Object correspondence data
Content starts
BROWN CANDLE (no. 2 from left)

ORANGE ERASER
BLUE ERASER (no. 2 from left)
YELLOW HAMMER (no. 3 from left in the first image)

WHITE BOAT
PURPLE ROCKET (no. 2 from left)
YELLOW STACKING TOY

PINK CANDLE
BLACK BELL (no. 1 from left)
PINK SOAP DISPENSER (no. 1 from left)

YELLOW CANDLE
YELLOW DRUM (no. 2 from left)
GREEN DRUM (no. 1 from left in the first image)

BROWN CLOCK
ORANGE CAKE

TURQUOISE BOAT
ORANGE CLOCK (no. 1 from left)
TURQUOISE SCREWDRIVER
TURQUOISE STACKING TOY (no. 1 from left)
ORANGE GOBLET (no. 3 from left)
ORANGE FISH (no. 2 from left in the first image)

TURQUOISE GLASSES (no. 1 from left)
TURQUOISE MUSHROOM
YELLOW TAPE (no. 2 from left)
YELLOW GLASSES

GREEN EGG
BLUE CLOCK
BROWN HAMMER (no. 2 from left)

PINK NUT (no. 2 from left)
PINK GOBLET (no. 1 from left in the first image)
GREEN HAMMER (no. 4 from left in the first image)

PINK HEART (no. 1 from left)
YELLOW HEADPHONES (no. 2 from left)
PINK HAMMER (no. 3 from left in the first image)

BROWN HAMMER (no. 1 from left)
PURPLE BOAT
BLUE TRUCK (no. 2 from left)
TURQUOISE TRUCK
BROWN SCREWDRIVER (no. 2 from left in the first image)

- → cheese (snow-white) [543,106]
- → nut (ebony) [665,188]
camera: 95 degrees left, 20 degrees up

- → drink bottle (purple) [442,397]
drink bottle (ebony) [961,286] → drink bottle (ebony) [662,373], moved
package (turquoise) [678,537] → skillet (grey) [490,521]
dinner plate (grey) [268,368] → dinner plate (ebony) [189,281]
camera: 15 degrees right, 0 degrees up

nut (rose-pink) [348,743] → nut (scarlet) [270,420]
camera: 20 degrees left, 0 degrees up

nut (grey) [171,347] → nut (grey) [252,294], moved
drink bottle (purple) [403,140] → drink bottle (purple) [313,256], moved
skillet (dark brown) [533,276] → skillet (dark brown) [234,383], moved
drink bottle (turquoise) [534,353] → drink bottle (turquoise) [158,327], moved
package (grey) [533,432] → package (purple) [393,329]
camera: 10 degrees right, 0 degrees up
Content ends
● Work task
Please output every record exactly as it appears.

● Task answer
BROWN CANDLE (no. 2 from left)

ORANGE ERASER
BLUE ERASER (no. 2 from left)
YELLOW HAMMER (no. 3 from left in the first image)

WHITE BOAT
PURPLE ROCKET (no. 2 from left)
YELLOW STACKING TOY

PINK CANDLE
BLACK BELL (no. 1 from left)
PINK SOAP DISPENSER (no. 1 from left)

YELLOW CANDLE
YELLOW DRUM (no. 2 from left)
GREEN DRUM (no. 1 from left in the first image)

BROWN CLOCK
ORANGE CAKE

TURQUOISE BOAT
ORANGE CLOCK (no. 1 from left)
TURQUOISE SCREWDRIVER
TURQUOISE STACKING TOY (no. 1 from left)
ORANGE GOBLET (no. 3 from left)
ORANGE FISH (no. 2 from left in the first image)

TURQUOISE GLASSES (no. 1 from left)
TURQUOISE MUSHROOM
YELLOW TAPE (no. 2 from left)
YELLOW GLASSES

GREEN EGG
BLUE CLOCK
BROWN HAMMER (no. 2 from left)

PINK NUT (no. 2 from left)
PINK GOBLET (no. 1 from left in the first image)
GREEN HAMMER (no. 4 from left in the first image)

PINK HEART (no. 1 from left)
YELLOW HEADPHONES (no. 2 from left)
PINK HAMMER (no. 3 from left in the first image)

BROWN HAMMER (no. 1 from left)
PURPLE BOAT
BLUE TRUCK (no. 2 from left)
TURQUOISE TRUCK
BROWN SCREWDRIVER (no. 2 from left in the first image)

- → cheese (snow-white) [543,106]
- → nut (ebony) [665,188]
camera: 95 degrees left, 20 degrees up

- → drink bottle (purple) [442,397]
drink bottle (ebony) [961,286] → drink bottle (ebony) [662,373], moved
package (turquoise) [678,537] → skillet (grey) [490,521]
dinner plate (grey) [268,368] → dinner plate (ebony) [189,281]
camera: 15 degrees right, 0 degrees up

nut (rose-pink) [348,743] → nut (scarlet) [270,420]
camera: 20 degrees left, 0 degrees up

nut (grey) [171,347] → nut (grey) [252,294], moved
drink bottle (purple) [403,140] → drink bottle (purple) [313,256], moved
skillet (dark brown) [533,276] → skillet (dark brown) [234,383], moved
drink bottle (turquoise) [534,353] → drink bottle (turquoise) [158,327], moved
package (grey) [533,432] → package (purple) [393,329]
camera: 10 degrees right, 0 degrees up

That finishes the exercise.